--- EXERCISE MATERIAL ---
__________________________________________________
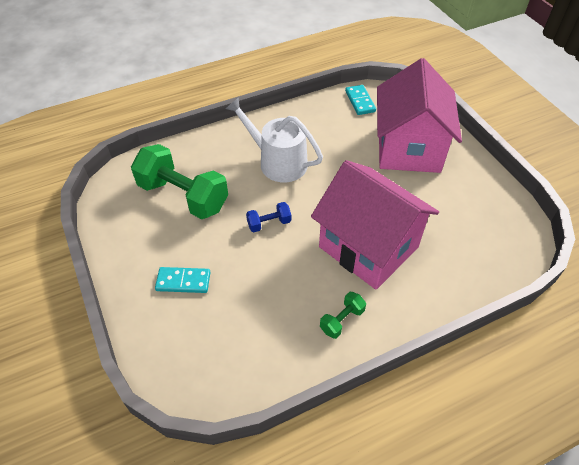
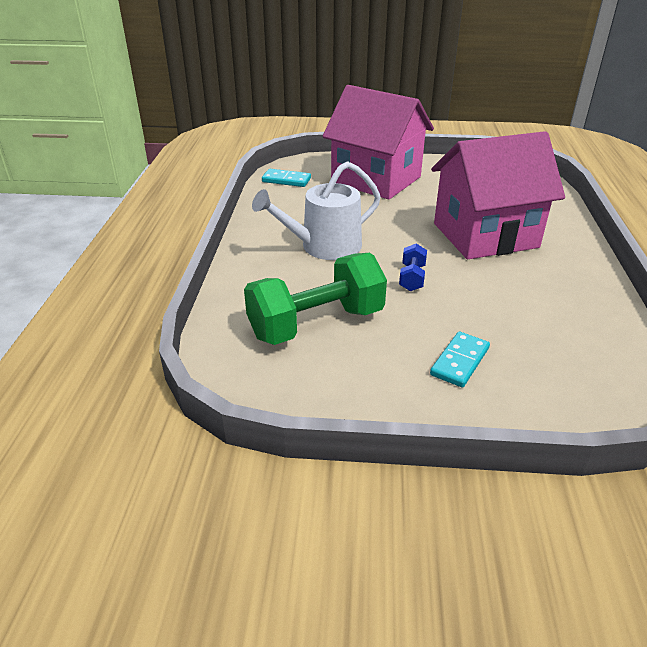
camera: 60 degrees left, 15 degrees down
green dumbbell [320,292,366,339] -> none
__________________________________________________
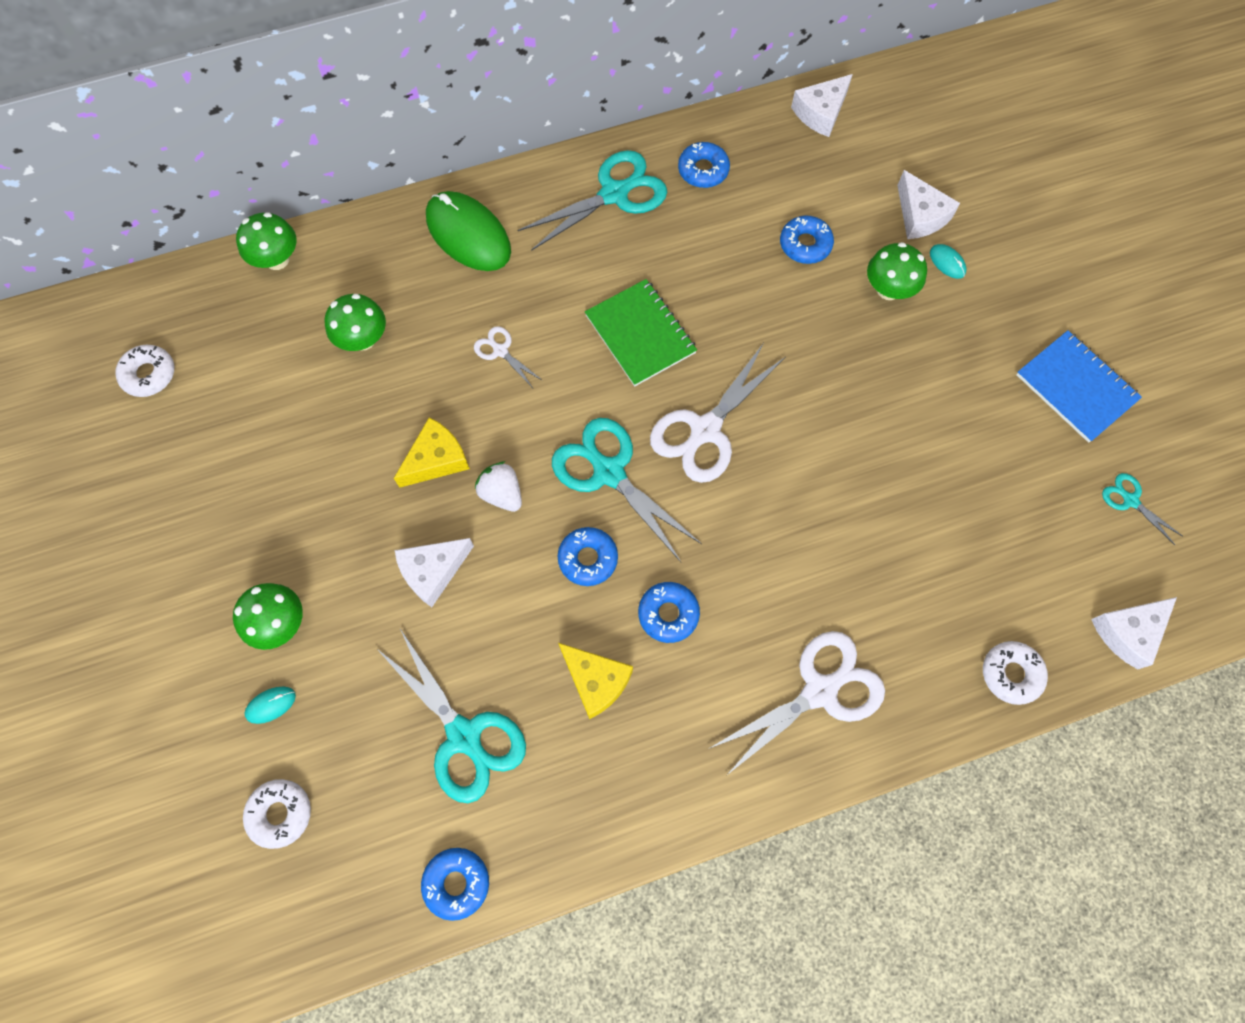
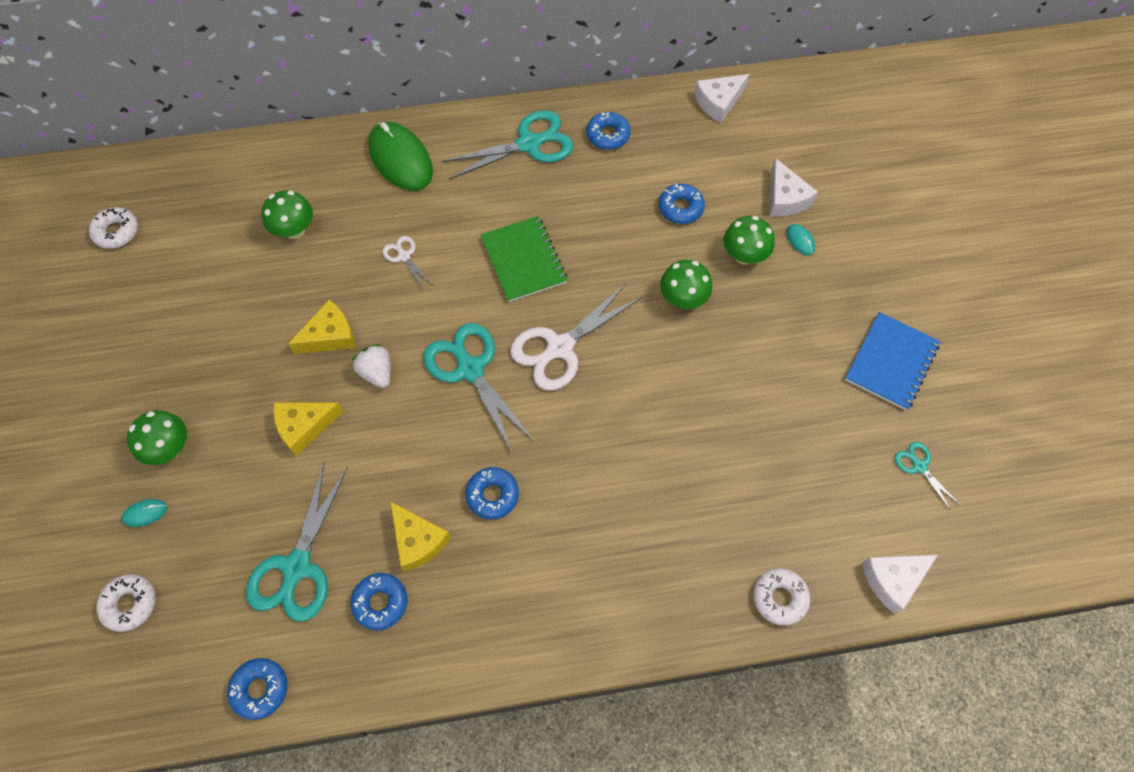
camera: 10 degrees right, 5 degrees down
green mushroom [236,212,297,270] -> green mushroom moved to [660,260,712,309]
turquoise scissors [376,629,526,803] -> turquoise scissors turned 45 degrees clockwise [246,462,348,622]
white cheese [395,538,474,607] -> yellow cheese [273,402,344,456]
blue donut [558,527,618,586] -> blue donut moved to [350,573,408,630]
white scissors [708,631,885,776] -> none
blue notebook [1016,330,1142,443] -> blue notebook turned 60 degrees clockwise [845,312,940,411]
__________________________________________________
--- ASSIGNMENT ---
Taking the entries above, write out exactly the lines starting with the line containing "camera: 10 degrees right, 5 degrees down" and going on through the line containing "blue notebook [1016,330,1142,443]", both included, and nothing else.

--- WRITTEN ANSWER ---
camera: 10 degrees right, 5 degrees down
green mushroom [236,212,297,270] -> green mushroom moved to [660,260,712,309]
turquoise scissors [376,629,526,803] -> turquoise scissors turned 45 degrees clockwise [246,462,348,622]
white cheese [395,538,474,607] -> yellow cheese [273,402,344,456]
blue donut [558,527,618,586] -> blue donut moved to [350,573,408,630]
white scissors [708,631,885,776] -> none
blue notebook [1016,330,1142,443] -> blue notebook turned 60 degrees clockwise [845,312,940,411]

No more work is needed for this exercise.